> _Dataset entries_

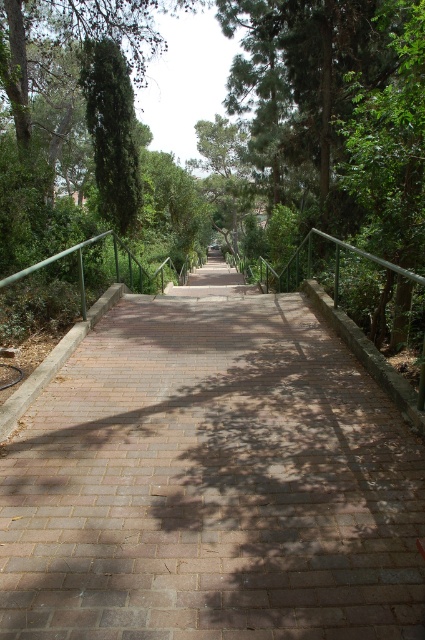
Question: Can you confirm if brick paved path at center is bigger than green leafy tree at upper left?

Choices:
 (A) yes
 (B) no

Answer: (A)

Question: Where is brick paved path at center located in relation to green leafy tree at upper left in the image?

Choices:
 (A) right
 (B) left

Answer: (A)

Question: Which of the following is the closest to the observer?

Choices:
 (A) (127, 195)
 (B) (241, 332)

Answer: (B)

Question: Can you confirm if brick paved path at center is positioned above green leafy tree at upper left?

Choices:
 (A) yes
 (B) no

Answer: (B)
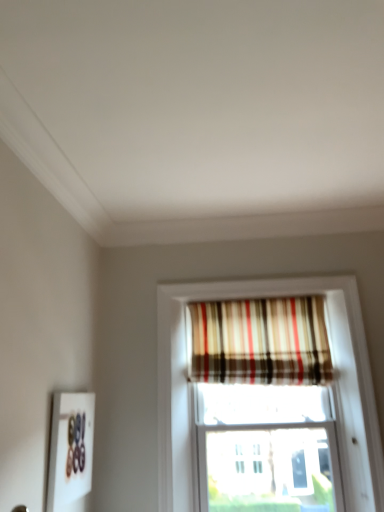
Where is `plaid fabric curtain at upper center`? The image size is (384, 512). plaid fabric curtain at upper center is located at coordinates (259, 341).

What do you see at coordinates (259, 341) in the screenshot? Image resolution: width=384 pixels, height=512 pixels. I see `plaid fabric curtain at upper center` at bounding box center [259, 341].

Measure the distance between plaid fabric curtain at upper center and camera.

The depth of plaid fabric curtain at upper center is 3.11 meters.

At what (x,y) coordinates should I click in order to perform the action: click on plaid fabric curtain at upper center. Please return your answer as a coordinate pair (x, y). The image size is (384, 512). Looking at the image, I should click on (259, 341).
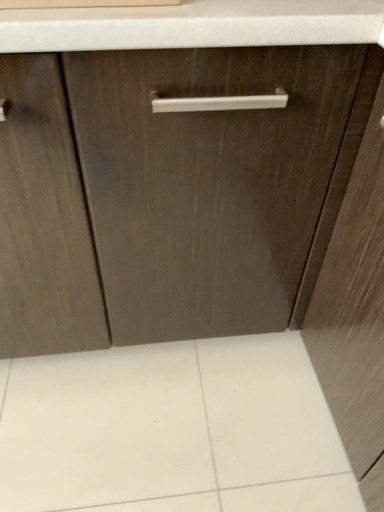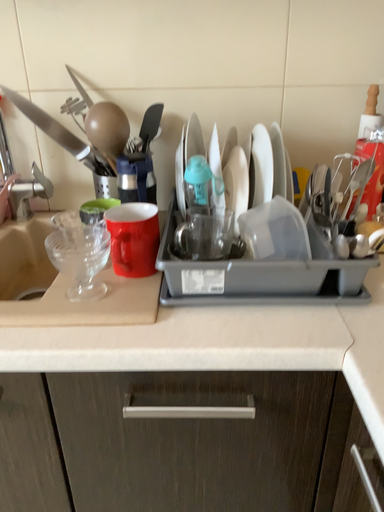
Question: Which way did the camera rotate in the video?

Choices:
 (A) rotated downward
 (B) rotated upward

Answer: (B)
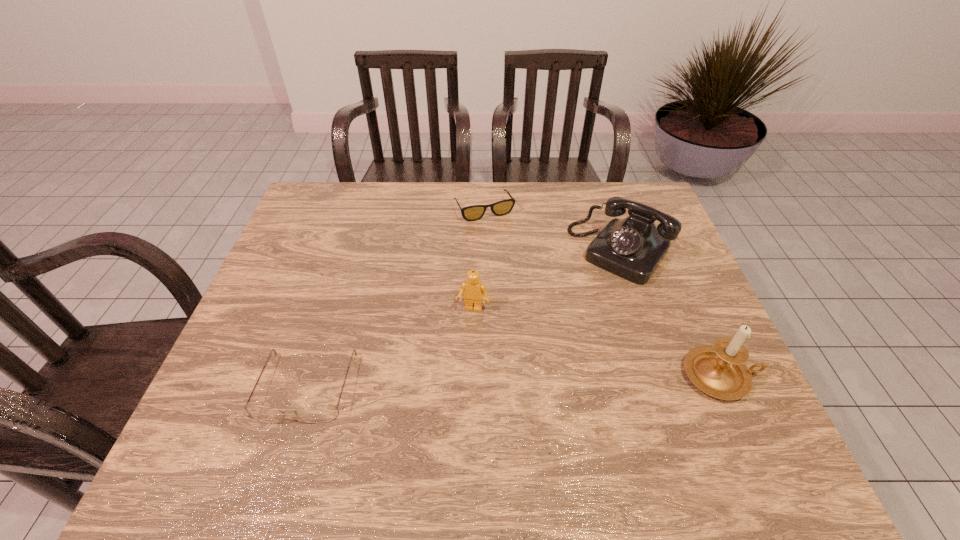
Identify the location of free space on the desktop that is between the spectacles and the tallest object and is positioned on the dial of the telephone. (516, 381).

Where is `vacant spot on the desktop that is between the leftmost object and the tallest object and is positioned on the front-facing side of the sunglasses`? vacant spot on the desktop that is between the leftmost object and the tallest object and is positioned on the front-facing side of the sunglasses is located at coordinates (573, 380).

> _INSTRUCTIONS TO FOLLOW_
Write out the records from their start through the line that contains "(B) (241, 332)", inclusive, leaving the pictures out of your answer.

> _ANSWER SECTION_
Question: Can you confirm if brick paved path at center is bigger than green leafy tree at upper left?

Choices:
 (A) yes
 (B) no

Answer: (A)

Question: Where is brick paved path at center located in relation to green leafy tree at upper left in the image?

Choices:
 (A) right
 (B) left

Answer: (A)

Question: Which of the following is the closest to the observer?

Choices:
 (A) (127, 195)
 (B) (241, 332)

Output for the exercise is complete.